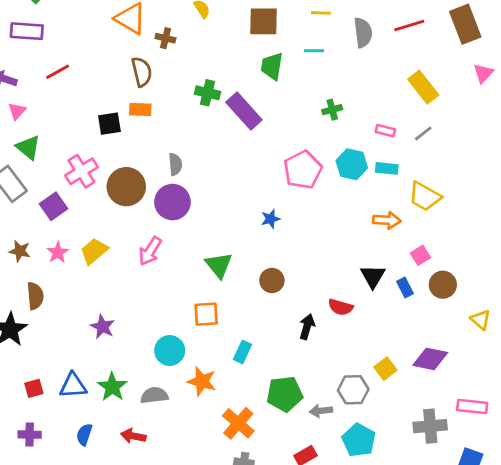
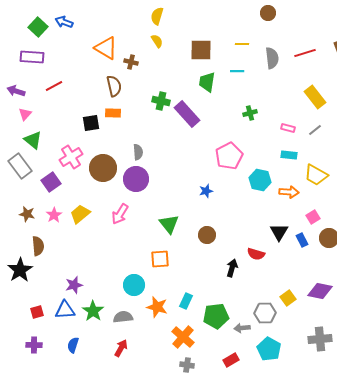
cyan hexagon: (352, 164) -> (260, 180), moved
purple star: (102, 327) -> (74, 285), moved, turned 30
cyan rectangle: (243, 352) -> (186, 301), moved
red arrow: (133, 436) -> (121, 348), moved, turned 108

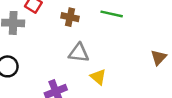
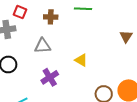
gray triangle: (79, 53) -> (43, 46), moved

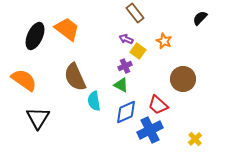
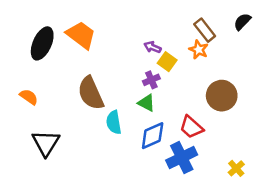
brown rectangle: (135, 13) -> (205, 30), moved
orange semicircle: (24, 80) -> (29, 97), size x0.6

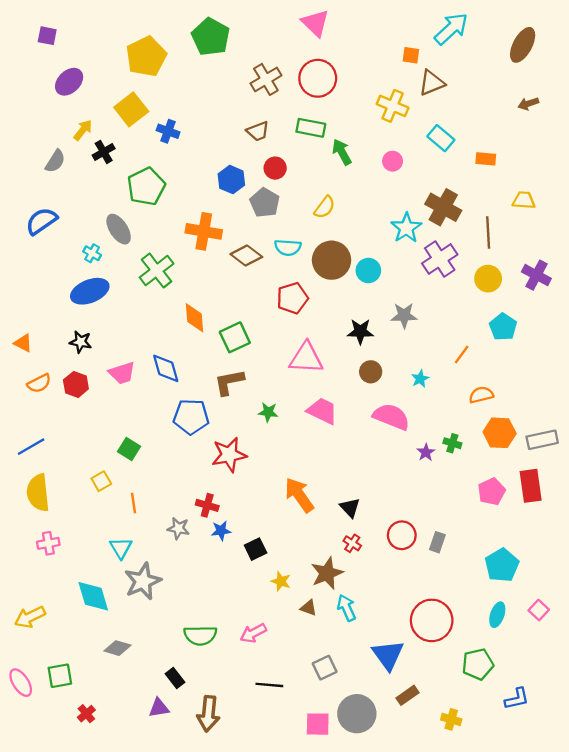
━━━
- _Task goal_:
I'd like every record above written out again exactly, without the pictures.

- _Solution to this problem_:
cyan hexagon: (352, 164) -> (260, 180), moved
purple star: (102, 327) -> (74, 285), moved, turned 30
cyan rectangle: (243, 352) -> (186, 301), moved
red arrow: (133, 436) -> (121, 348), moved, turned 108

gray triangle: (79, 53) -> (43, 46), moved

brown rectangle: (135, 13) -> (205, 30), moved
orange semicircle: (24, 80) -> (29, 97), size x0.6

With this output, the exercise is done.